§ TASK DIRECTIONS
Quote the entries below from the line with "blue bowl: 4 -> 7" through the line with "red padlock: 7 -> 10", both ends included, and only those lines.

§ RECORDS FOR PROCESSING
# # # # #

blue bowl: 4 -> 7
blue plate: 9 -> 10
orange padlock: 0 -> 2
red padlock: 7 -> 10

# # # # #

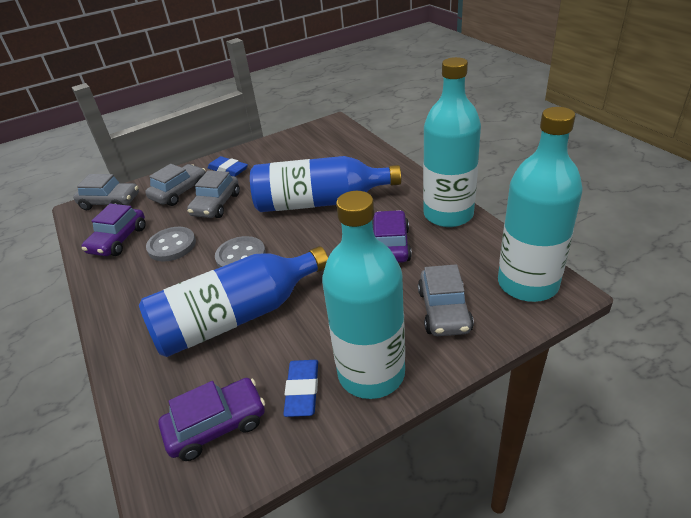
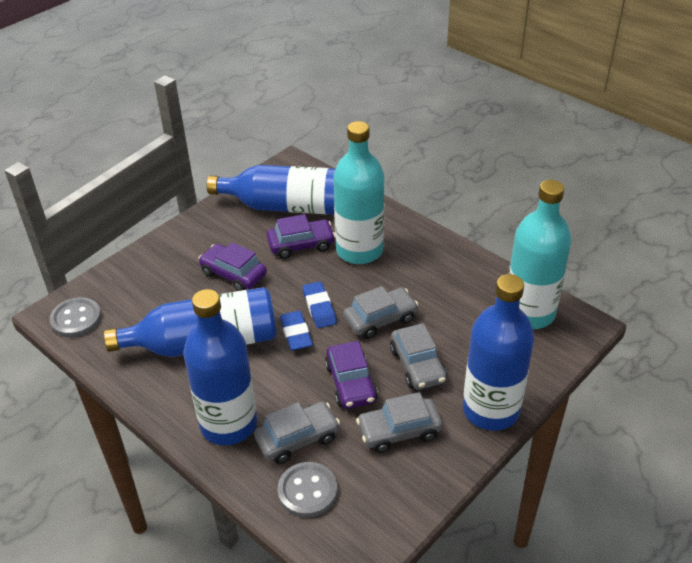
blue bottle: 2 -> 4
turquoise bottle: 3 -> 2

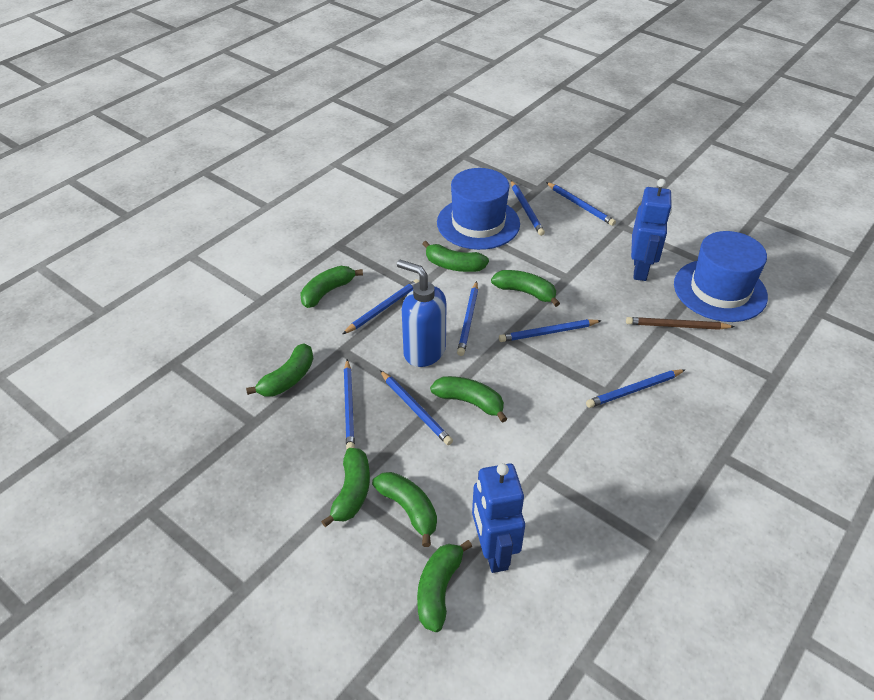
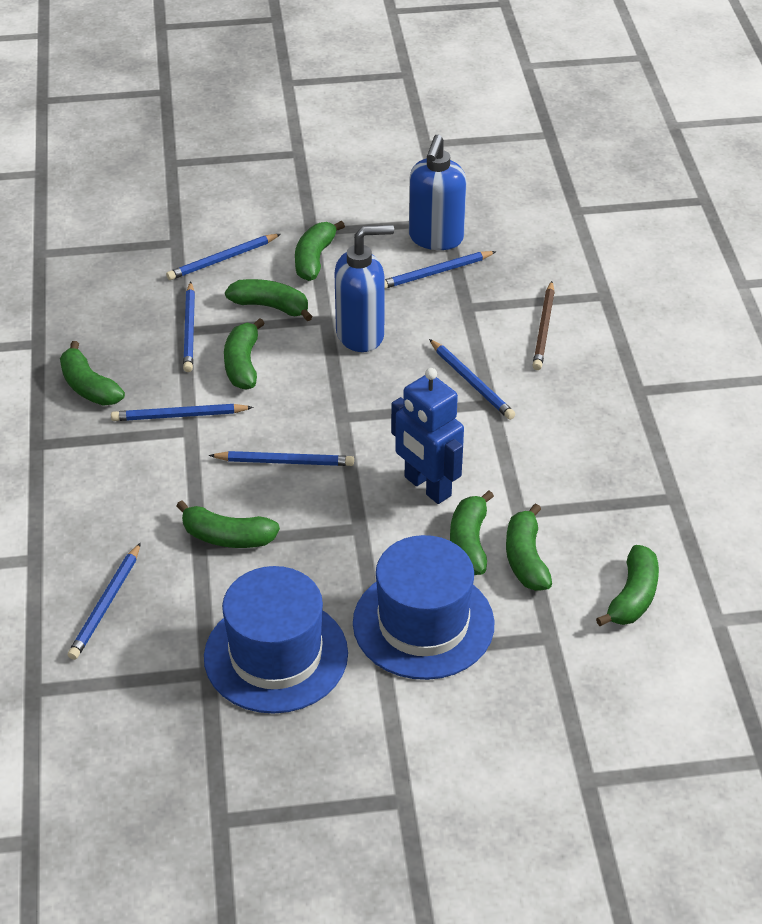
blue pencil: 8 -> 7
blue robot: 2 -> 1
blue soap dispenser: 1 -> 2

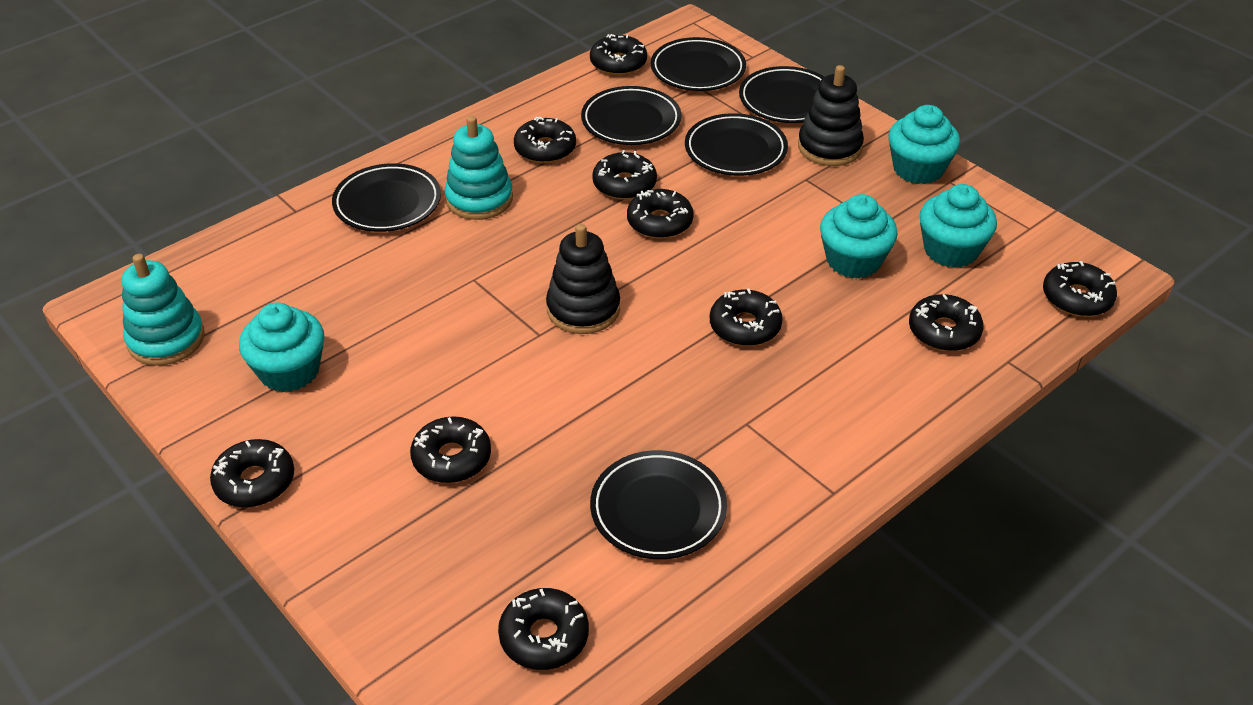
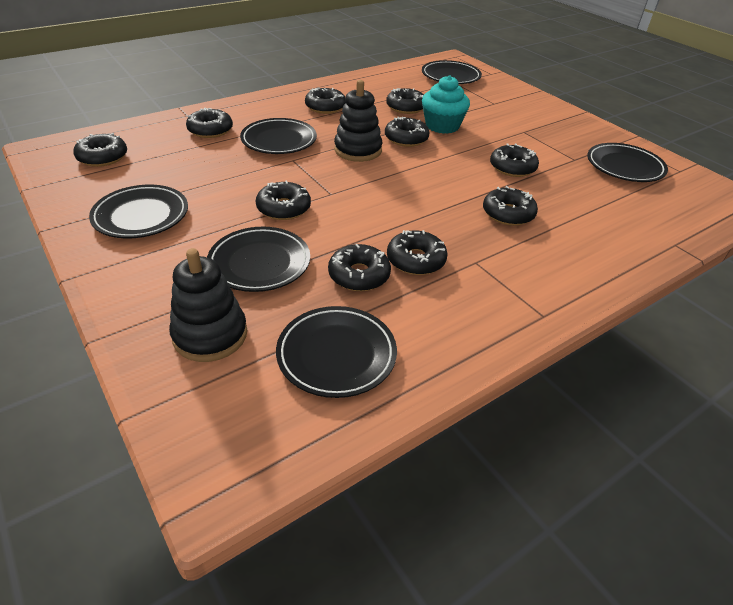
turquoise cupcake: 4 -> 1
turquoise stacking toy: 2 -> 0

# # # # #

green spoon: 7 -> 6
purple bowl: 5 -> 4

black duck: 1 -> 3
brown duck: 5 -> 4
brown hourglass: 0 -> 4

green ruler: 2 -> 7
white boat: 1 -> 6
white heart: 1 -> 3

# # # # #

§ ANSWER TO THIS TASK
blue bowl: 4 -> 7
blue plate: 9 -> 10
orange padlock: 0 -> 2
red padlock: 7 -> 10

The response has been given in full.